(What the task requires) Reproduce, exactly and in full, only the lines below from the one containing "green boat: 9 -> 7" through the one containing "green traffic cone: 7 -> 4".

(Record extracts)
- - - - - - -
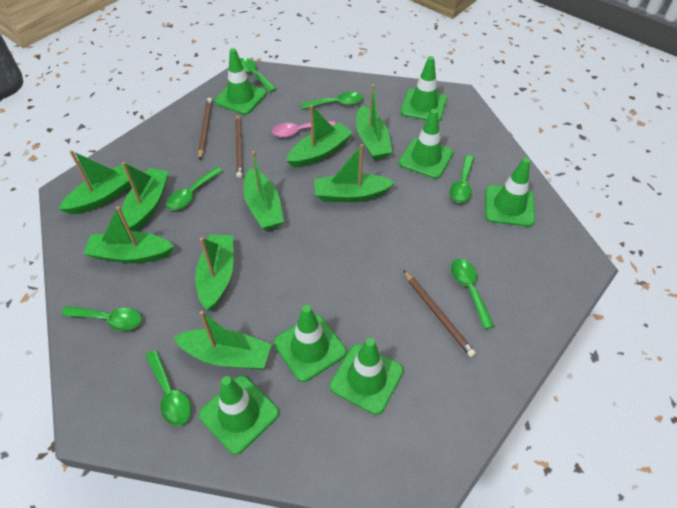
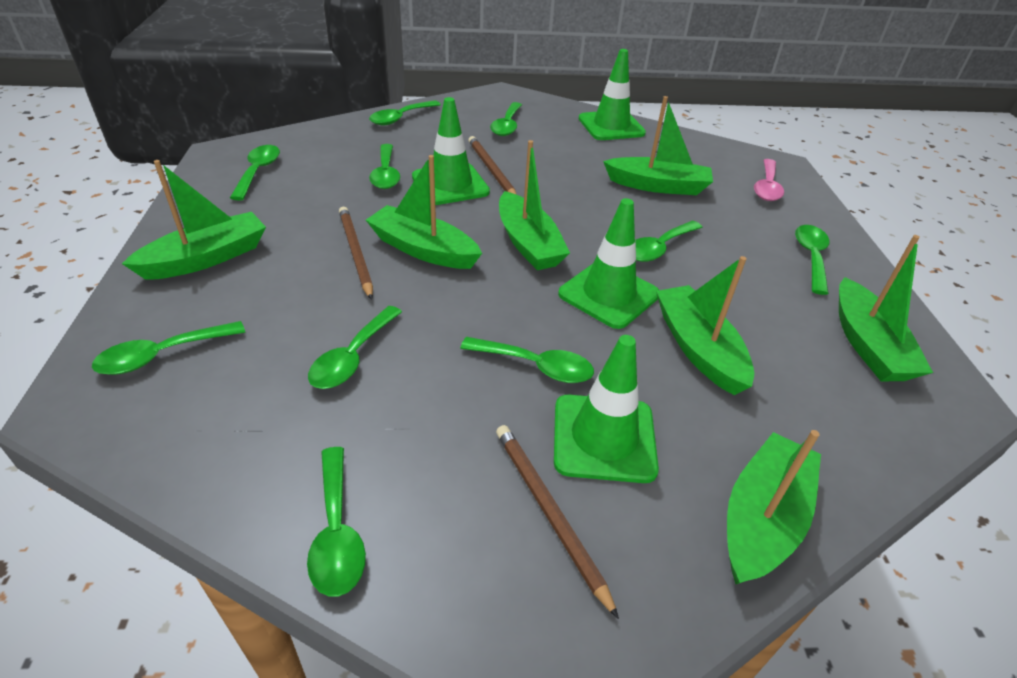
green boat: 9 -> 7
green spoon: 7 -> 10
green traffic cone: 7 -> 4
- - - - - - -
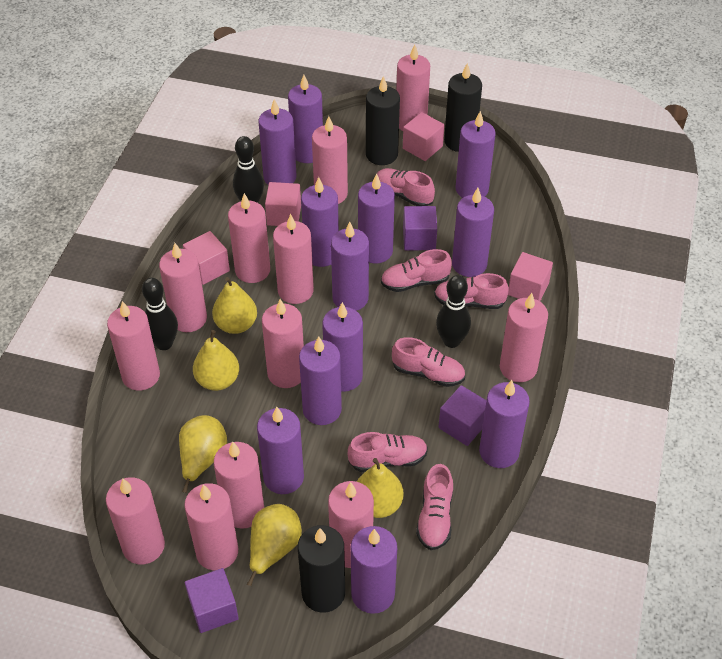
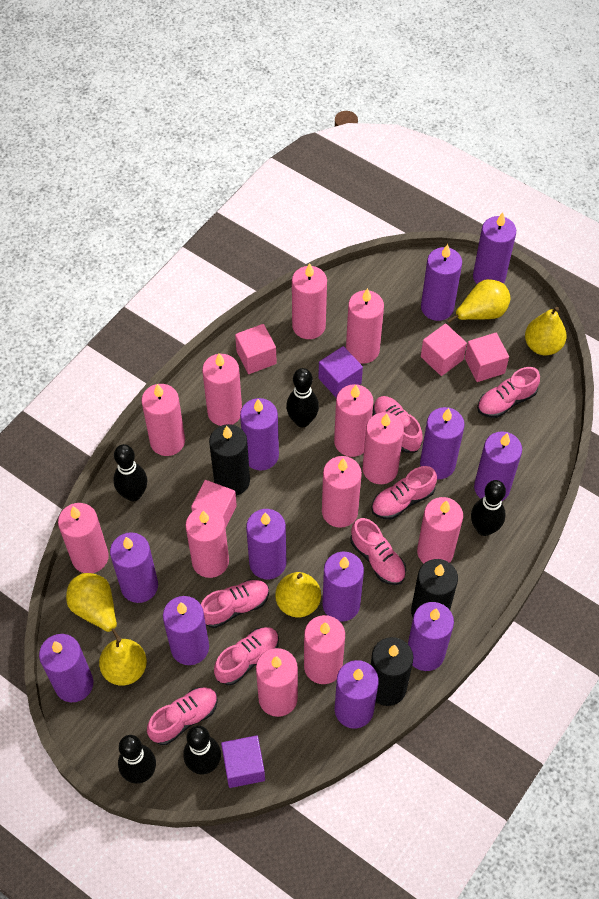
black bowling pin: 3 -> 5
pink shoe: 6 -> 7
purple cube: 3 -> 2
- - - - - - -
(Result below)
green boat: 9 -> 7
green spoon: 7 -> 10
green traffic cone: 7 -> 4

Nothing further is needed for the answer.